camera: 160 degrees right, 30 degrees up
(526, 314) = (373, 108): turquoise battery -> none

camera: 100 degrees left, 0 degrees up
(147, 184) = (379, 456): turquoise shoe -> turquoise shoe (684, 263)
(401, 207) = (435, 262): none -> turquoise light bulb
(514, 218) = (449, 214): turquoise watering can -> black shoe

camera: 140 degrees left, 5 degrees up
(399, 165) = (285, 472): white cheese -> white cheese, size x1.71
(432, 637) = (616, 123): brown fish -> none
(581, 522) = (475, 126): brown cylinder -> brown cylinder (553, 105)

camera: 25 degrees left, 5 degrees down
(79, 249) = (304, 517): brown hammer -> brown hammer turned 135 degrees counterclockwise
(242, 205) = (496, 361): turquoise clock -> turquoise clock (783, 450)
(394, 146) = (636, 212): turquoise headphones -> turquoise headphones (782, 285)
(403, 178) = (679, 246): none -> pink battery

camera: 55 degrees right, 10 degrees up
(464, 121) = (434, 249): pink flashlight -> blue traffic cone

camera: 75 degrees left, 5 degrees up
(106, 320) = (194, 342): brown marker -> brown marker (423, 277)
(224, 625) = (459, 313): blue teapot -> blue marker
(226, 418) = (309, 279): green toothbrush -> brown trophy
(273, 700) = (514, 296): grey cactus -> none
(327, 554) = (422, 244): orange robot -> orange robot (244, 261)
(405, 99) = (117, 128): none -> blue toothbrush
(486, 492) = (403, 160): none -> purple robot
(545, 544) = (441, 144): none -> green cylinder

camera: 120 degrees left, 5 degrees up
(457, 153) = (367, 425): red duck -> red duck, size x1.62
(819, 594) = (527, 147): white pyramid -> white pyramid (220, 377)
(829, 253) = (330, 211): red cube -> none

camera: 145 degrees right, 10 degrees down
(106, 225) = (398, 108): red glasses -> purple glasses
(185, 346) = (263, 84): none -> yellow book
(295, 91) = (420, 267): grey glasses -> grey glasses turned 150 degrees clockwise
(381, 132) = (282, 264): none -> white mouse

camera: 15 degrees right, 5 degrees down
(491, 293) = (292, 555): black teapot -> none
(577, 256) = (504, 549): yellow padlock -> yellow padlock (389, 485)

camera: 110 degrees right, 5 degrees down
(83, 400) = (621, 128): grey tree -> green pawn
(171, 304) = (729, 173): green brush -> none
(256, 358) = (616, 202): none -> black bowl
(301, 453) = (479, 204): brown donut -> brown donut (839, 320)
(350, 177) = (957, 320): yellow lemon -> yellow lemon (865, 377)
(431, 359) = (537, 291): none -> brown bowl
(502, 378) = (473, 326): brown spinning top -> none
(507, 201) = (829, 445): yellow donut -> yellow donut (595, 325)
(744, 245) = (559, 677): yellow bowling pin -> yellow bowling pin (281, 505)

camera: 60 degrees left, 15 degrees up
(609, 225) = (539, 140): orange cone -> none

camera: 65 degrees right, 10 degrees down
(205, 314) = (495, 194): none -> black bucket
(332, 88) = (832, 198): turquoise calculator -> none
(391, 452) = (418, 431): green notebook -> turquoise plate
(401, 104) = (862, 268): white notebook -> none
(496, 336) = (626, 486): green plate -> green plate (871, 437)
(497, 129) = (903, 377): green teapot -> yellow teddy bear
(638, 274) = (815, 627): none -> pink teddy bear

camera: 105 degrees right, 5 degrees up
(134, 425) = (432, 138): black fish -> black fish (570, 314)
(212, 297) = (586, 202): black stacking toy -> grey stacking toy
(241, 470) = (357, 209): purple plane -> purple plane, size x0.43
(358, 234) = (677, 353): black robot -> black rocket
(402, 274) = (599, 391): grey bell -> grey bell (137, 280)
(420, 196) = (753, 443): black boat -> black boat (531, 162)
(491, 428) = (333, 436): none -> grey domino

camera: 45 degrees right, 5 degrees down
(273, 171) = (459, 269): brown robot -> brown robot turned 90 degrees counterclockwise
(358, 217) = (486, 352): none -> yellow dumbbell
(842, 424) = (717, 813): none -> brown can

——

Task to complete: Please reproduce the lines from the line with "(577, 256) = (504, 549): yellow" to the line with "(273, 171) = (459, 269): brown", both ends included, exactly as they appear above.

Exercise result:
(577, 256) = (504, 549): yellow padlock -> yellow padlock (389, 485)

camera: 110 degrees right, 5 degrees down
(83, 400) = (621, 128): grey tree -> green pawn
(171, 304) = (729, 173): green brush -> none
(256, 358) = (616, 202): none -> black bowl
(301, 453) = (479, 204): brown donut -> brown donut (839, 320)
(350, 177) = (957, 320): yellow lemon -> yellow lemon (865, 377)
(431, 359) = (537, 291): none -> brown bowl
(502, 378) = (473, 326): brown spinning top -> none
(507, 201) = (829, 445): yellow donut -> yellow donut (595, 325)
(744, 245) = (559, 677): yellow bowling pin -> yellow bowling pin (281, 505)

camera: 60 degrees left, 15 degrees up
(609, 225) = (539, 140): orange cone -> none

camera: 65 degrees right, 10 degrees down
(205, 314) = (495, 194): none -> black bucket
(332, 88) = (832, 198): turquoise calculator -> none
(391, 452) = (418, 431): green notebook -> turquoise plate
(401, 104) = (862, 268): white notebook -> none
(496, 336) = (626, 486): green plate -> green plate (871, 437)
(497, 129) = (903, 377): green teapot -> yellow teddy bear
(638, 274) = (815, 627): none -> pink teddy bear

camera: 105 degrees right, 5 degrees up
(134, 425) = (432, 138): black fish -> black fish (570, 314)
(212, 297) = (586, 202): black stacking toy -> grey stacking toy
(241, 470) = (357, 209): purple plane -> purple plane, size x0.43
(358, 234) = (677, 353): black robot -> black rocket
(402, 274) = (599, 391): grey bell -> grey bell (137, 280)
(420, 196) = (753, 443): black boat -> black boat (531, 162)
(491, 428) = (333, 436): none -> grey domino

camera: 45 degrees right, 5 degrees down
(273, 171) = (459, 269): brown robot -> brown robot turned 90 degrees counterclockwise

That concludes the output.